__The problem__.
In the records below, begin at the line that has "Where the black" and stop after the line that has "The size of the royal"; quote those lines verbatim and nothing more.

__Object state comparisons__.
◆ ◆ ◆

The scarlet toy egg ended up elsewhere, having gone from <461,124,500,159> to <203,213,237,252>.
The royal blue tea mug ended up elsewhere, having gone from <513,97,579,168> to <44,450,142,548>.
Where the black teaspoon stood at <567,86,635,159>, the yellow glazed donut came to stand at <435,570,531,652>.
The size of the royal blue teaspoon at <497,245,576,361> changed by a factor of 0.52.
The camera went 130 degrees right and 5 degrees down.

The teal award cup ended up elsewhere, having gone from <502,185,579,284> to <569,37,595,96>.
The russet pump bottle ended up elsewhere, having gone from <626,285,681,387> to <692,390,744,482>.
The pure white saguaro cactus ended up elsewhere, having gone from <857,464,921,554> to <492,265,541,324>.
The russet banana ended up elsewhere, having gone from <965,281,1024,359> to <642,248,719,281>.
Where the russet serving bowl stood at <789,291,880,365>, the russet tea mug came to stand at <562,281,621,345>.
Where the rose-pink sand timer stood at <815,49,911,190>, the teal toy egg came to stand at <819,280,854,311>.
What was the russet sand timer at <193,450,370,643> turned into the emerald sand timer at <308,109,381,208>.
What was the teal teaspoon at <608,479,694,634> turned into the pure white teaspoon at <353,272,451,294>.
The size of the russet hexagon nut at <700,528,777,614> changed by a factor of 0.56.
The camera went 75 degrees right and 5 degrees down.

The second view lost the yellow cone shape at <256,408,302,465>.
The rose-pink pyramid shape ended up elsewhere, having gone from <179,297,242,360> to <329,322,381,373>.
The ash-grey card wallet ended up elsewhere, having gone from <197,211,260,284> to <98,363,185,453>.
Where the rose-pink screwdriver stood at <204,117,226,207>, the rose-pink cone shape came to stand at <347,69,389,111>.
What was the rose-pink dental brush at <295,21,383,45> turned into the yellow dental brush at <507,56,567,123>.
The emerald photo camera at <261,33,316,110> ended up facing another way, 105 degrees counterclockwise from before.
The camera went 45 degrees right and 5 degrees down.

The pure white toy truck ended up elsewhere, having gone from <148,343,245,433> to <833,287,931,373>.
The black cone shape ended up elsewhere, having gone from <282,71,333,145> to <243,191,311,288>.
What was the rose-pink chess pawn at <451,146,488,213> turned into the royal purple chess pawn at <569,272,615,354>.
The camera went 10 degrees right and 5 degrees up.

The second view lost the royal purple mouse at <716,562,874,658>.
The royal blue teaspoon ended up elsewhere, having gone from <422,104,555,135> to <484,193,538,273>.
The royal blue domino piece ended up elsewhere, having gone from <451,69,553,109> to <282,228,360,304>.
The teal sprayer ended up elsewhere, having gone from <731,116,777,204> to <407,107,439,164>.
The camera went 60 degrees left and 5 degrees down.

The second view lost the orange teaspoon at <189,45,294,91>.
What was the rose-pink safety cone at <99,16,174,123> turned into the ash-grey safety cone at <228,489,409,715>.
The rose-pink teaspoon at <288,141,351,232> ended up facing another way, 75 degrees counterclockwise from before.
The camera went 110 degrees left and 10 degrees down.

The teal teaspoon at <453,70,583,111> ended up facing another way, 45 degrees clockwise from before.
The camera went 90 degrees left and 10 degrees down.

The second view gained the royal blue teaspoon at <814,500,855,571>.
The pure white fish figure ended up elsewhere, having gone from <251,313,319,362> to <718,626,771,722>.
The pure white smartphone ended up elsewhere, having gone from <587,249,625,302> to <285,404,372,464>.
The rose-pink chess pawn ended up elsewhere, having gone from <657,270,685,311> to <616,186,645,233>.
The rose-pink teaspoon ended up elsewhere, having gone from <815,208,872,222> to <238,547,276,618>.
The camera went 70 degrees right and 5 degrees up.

◆ ◆ ◆

__Your solution__.
Where the black teaspoon stood at <567,86,635,159>, the yellow glazed donut came to stand at <435,570,531,652>.
The size of the royal blue teaspoon at <497,245,576,361> changed by a factor of 0.52.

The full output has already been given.